**** MATERIAL SUPPLIED
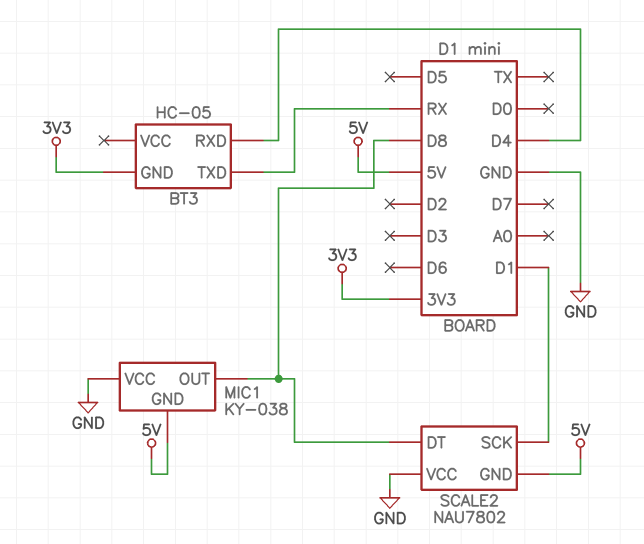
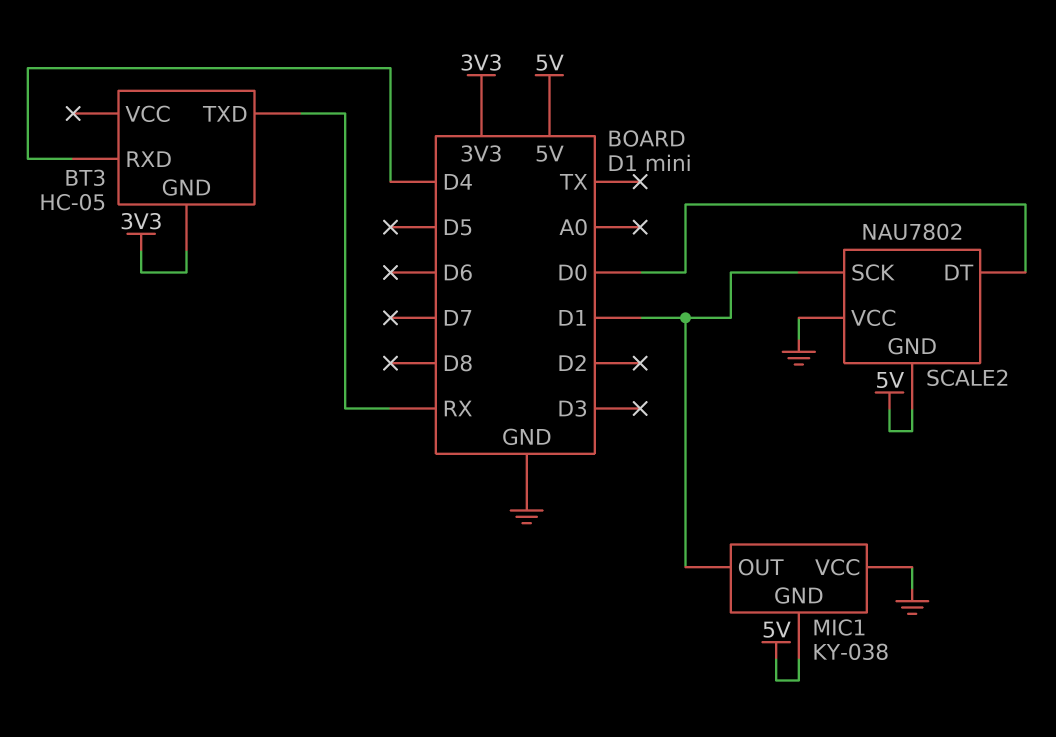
MIC1 pin OUT: D8 -> D1
SCALE2 pin DT: D8 -> D0

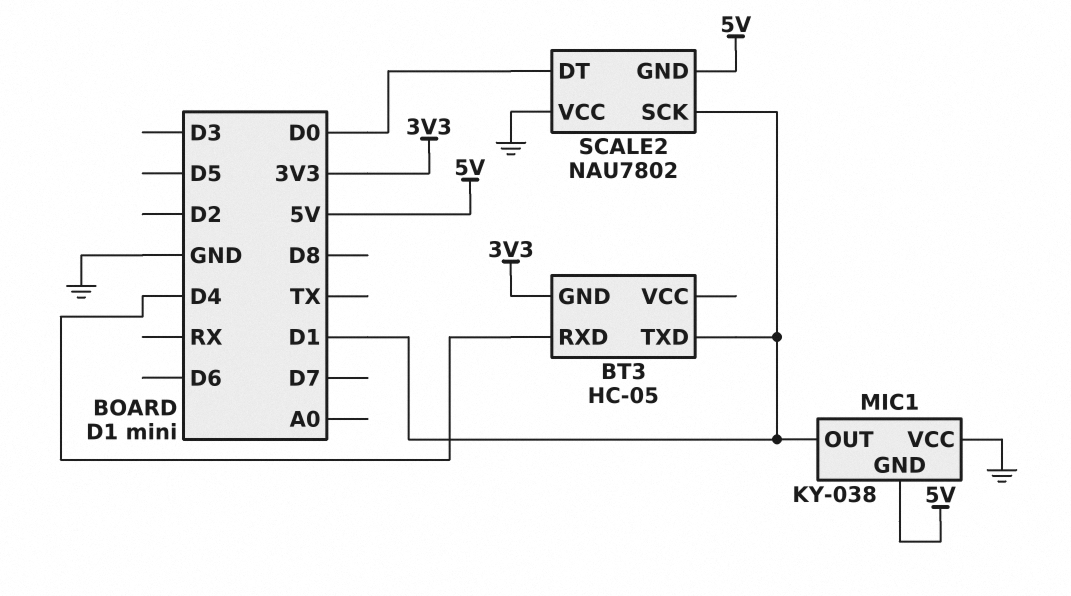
BT3 pin TXD: RX -> D1

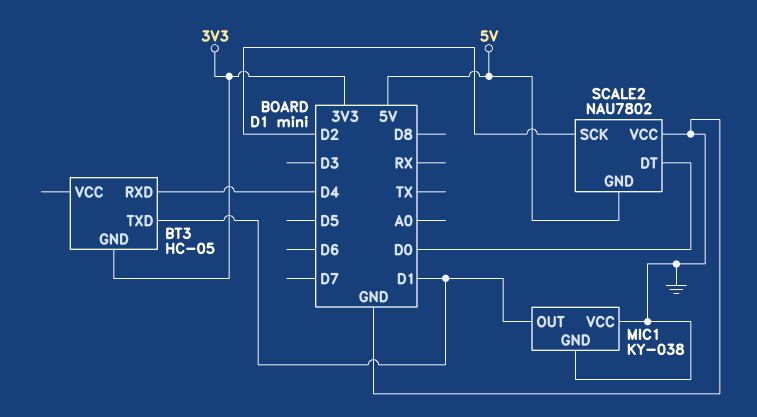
MIC1 pin GND: 5V -> GND
SCALE2 pin SCK: D1 -> D2

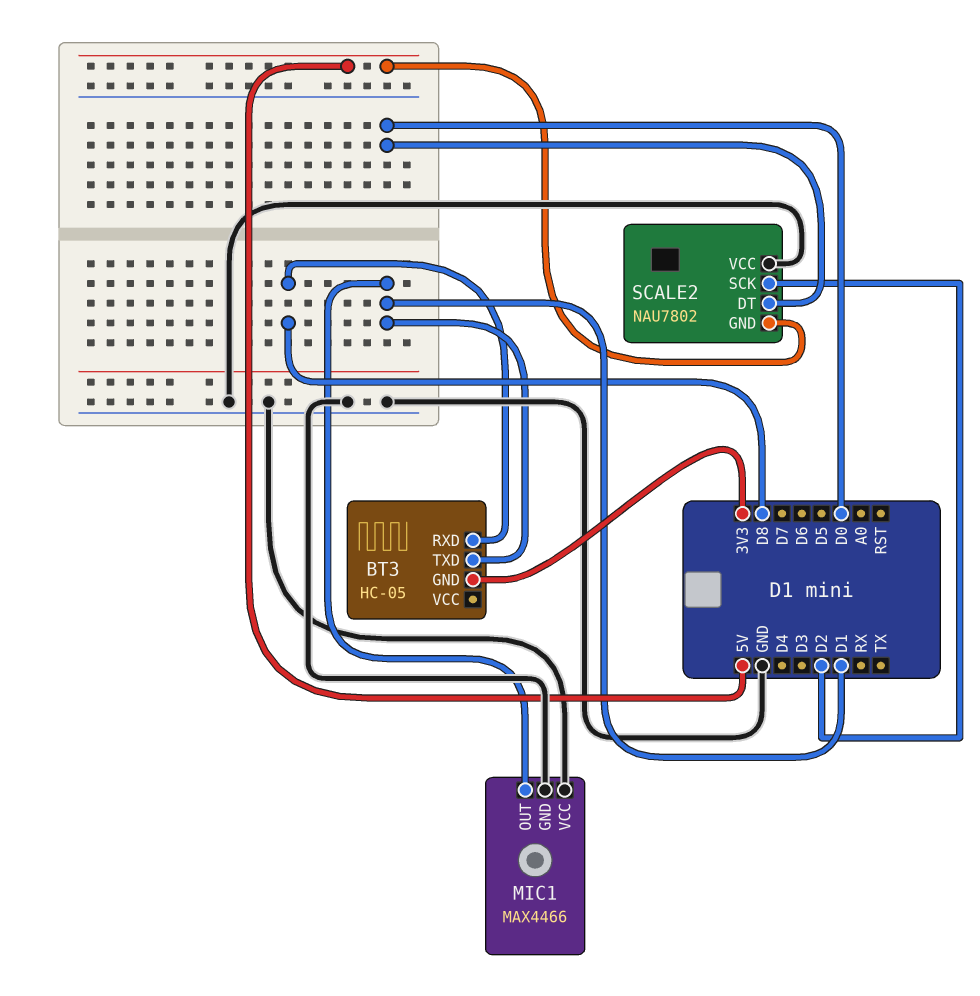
BT3 pin RXD: D4 -> D8
MIC1: KY-038 -> MAX4466

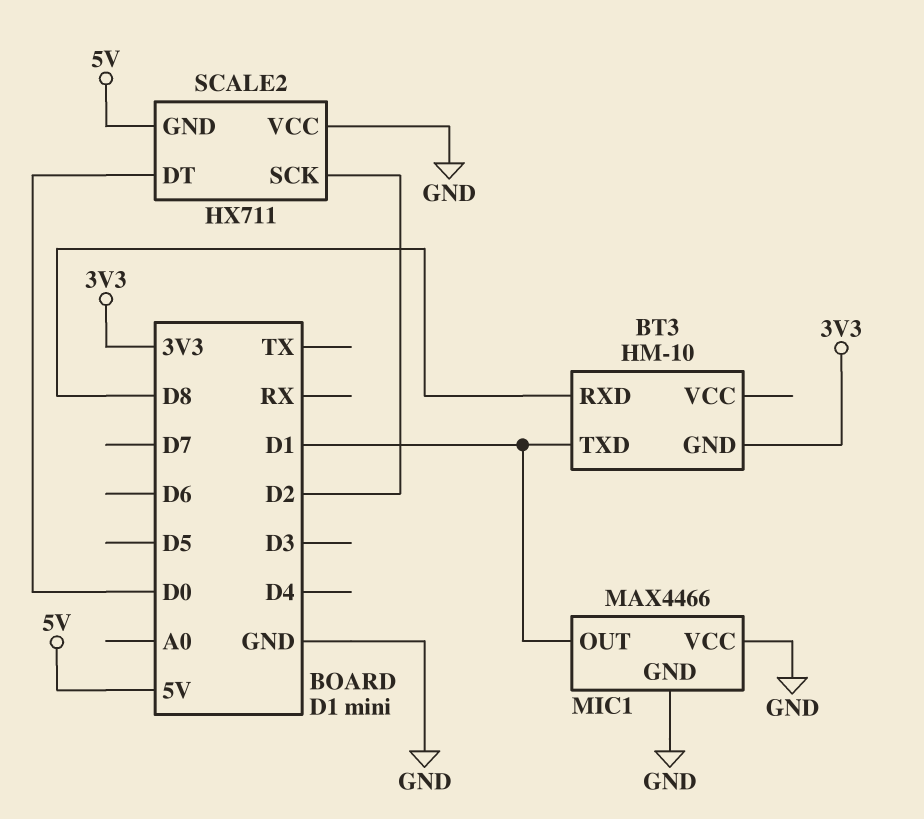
BT3: HC-05 -> HM-10
SCALE2: NAU7802 -> HX711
********
■ **EXERCISE BRIEF**:
The copy you give must run from the line containing "BT3 pin RXD: D4 -> D8" through the last line of the records, exactly, with the pictures left out.

■ **TASK RESPONSE**:
BT3 pin RXD: D4 -> D8
MIC1: KY-038 -> MAX4466

BT3: HC-05 -> HM-10
SCALE2: NAU7802 -> HX711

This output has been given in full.